* _GOAL_
Reproduce the lines of the listing below, starting at the line with "orange pentagon: moved 2 px left, 15 px down" and ending after the line with "pink ellipse: moved 60 px up". Omit the picture lines from your copy.

* _RECORDED INFORMATION_
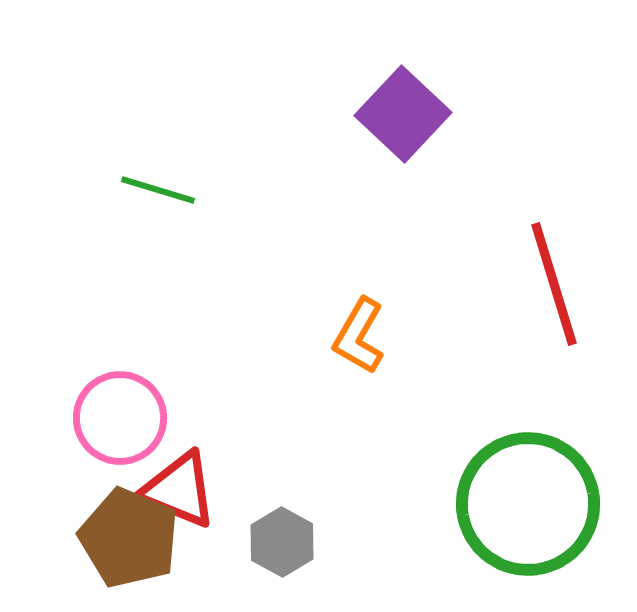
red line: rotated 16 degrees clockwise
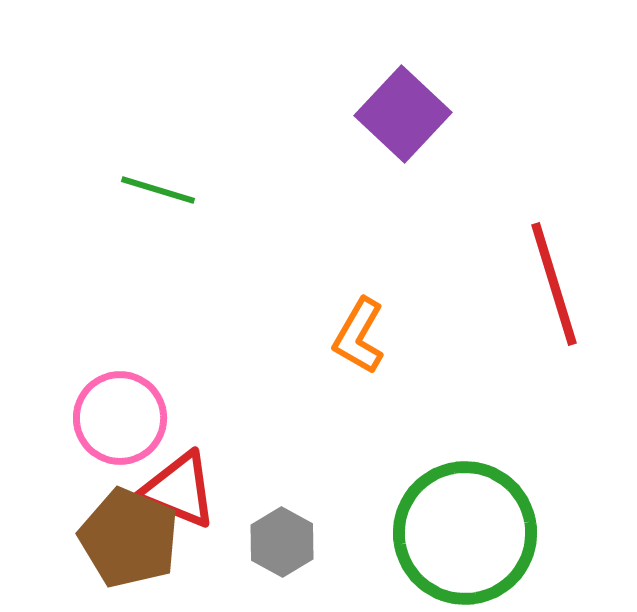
green circle: moved 63 px left, 29 px down
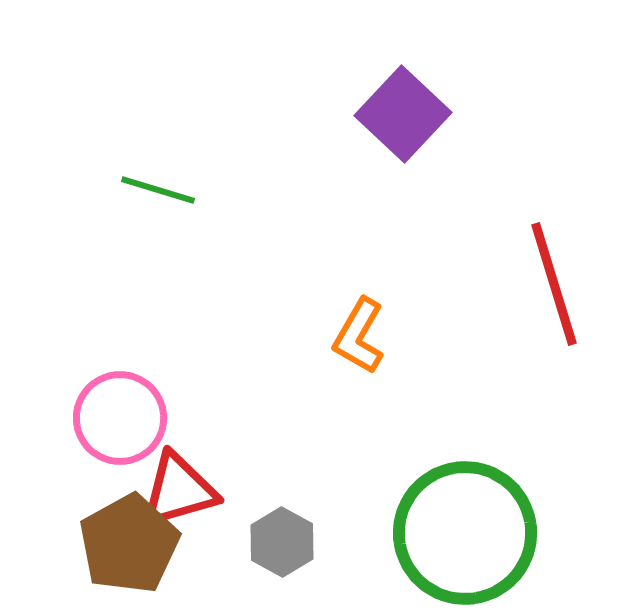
red triangle: rotated 38 degrees counterclockwise
brown pentagon: moved 6 px down; rotated 20 degrees clockwise
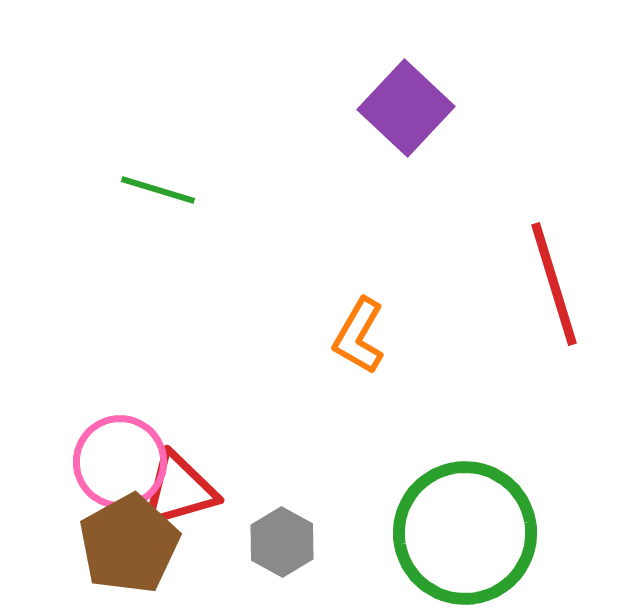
purple square: moved 3 px right, 6 px up
pink circle: moved 44 px down
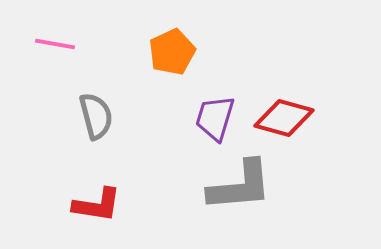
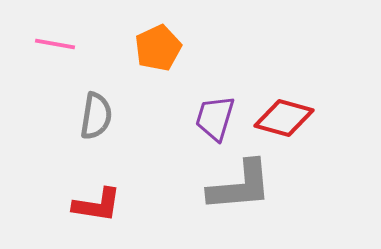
orange pentagon: moved 14 px left, 4 px up
gray semicircle: rotated 24 degrees clockwise
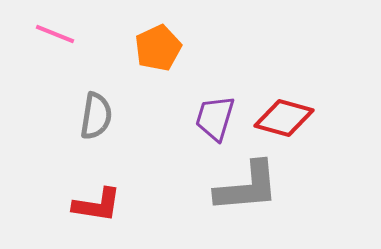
pink line: moved 10 px up; rotated 12 degrees clockwise
gray L-shape: moved 7 px right, 1 px down
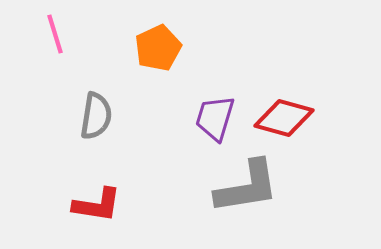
pink line: rotated 51 degrees clockwise
gray L-shape: rotated 4 degrees counterclockwise
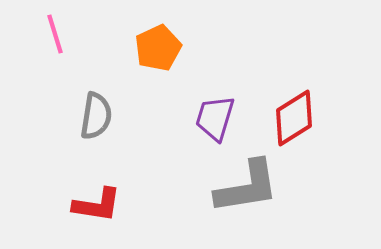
red diamond: moved 10 px right; rotated 48 degrees counterclockwise
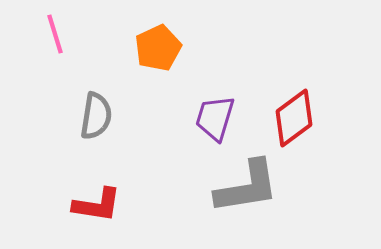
red diamond: rotated 4 degrees counterclockwise
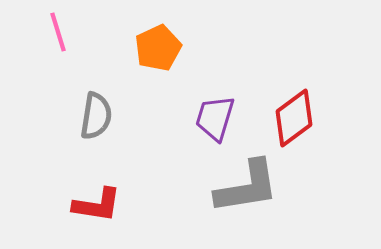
pink line: moved 3 px right, 2 px up
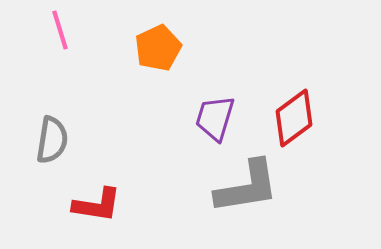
pink line: moved 2 px right, 2 px up
gray semicircle: moved 44 px left, 24 px down
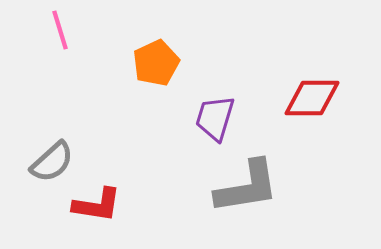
orange pentagon: moved 2 px left, 15 px down
red diamond: moved 18 px right, 20 px up; rotated 36 degrees clockwise
gray semicircle: moved 22 px down; rotated 39 degrees clockwise
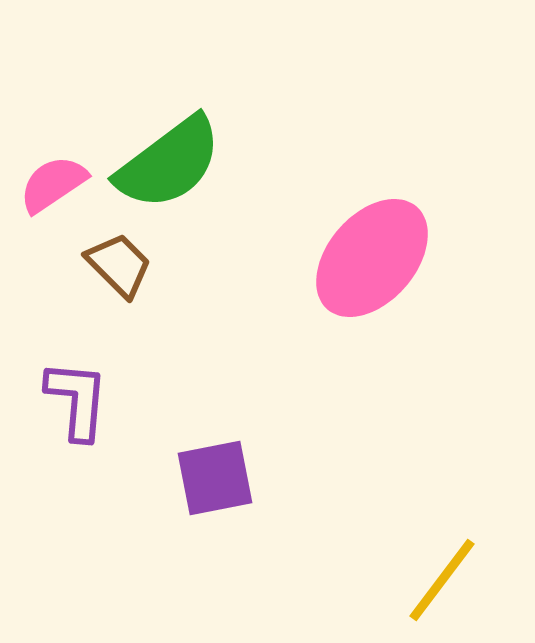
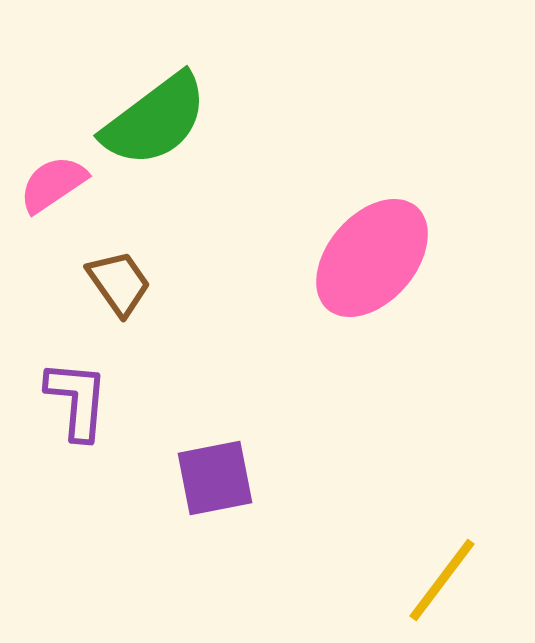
green semicircle: moved 14 px left, 43 px up
brown trapezoid: moved 18 px down; rotated 10 degrees clockwise
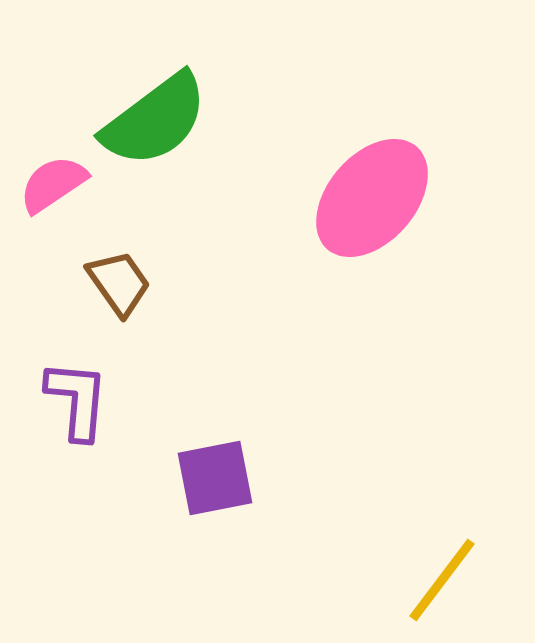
pink ellipse: moved 60 px up
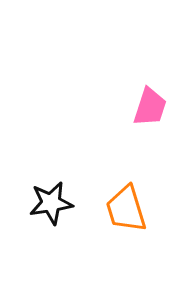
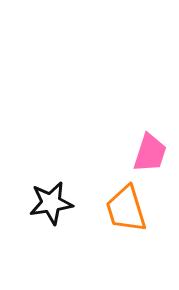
pink trapezoid: moved 46 px down
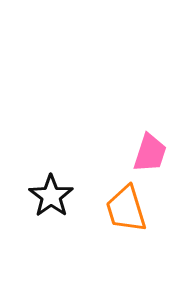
black star: moved 7 px up; rotated 27 degrees counterclockwise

* _CORRECT RESULT_
orange pentagon: moved 2 px left, 15 px down
red diamond: moved 18 px right, 20 px up; rotated 36 degrees clockwise
gray semicircle: moved 22 px down; rotated 39 degrees clockwise
green semicircle: moved 14 px left, 43 px up
brown trapezoid: moved 18 px down; rotated 10 degrees clockwise
pink ellipse: moved 60 px up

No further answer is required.